# Work instructions
What is needed is a verbatim copy of the data, minus the pictures.
Data shown Block Start
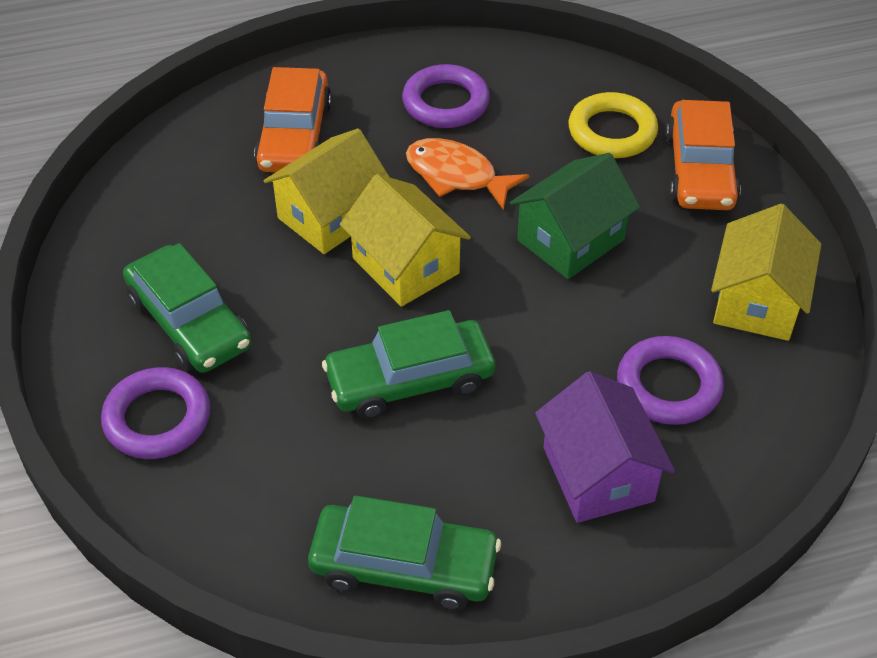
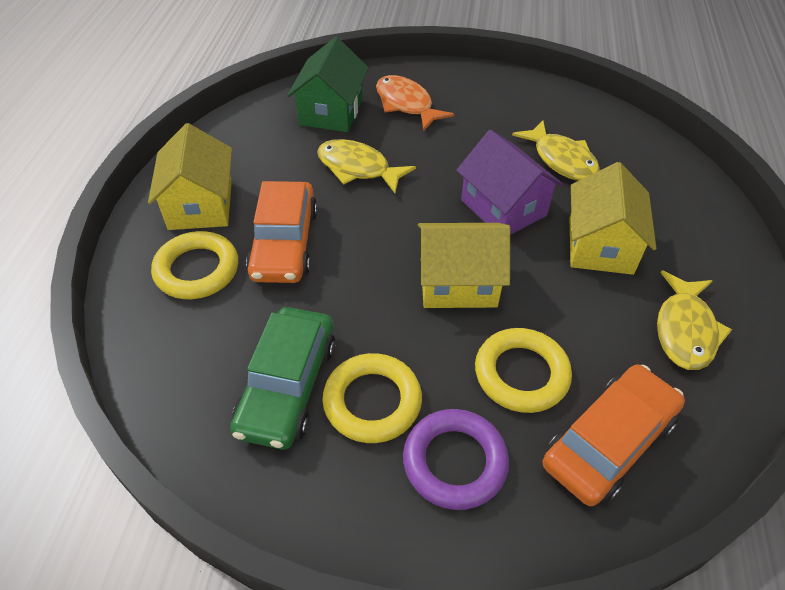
green car: 3 -> 1
purple ring: 3 -> 1
yellow fish: 0 -> 3
yellow ring: 1 -> 3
Data shown Block End
# Answer to this problem
green car: 3 -> 1
purple ring: 3 -> 1
yellow fish: 0 -> 3
yellow ring: 1 -> 3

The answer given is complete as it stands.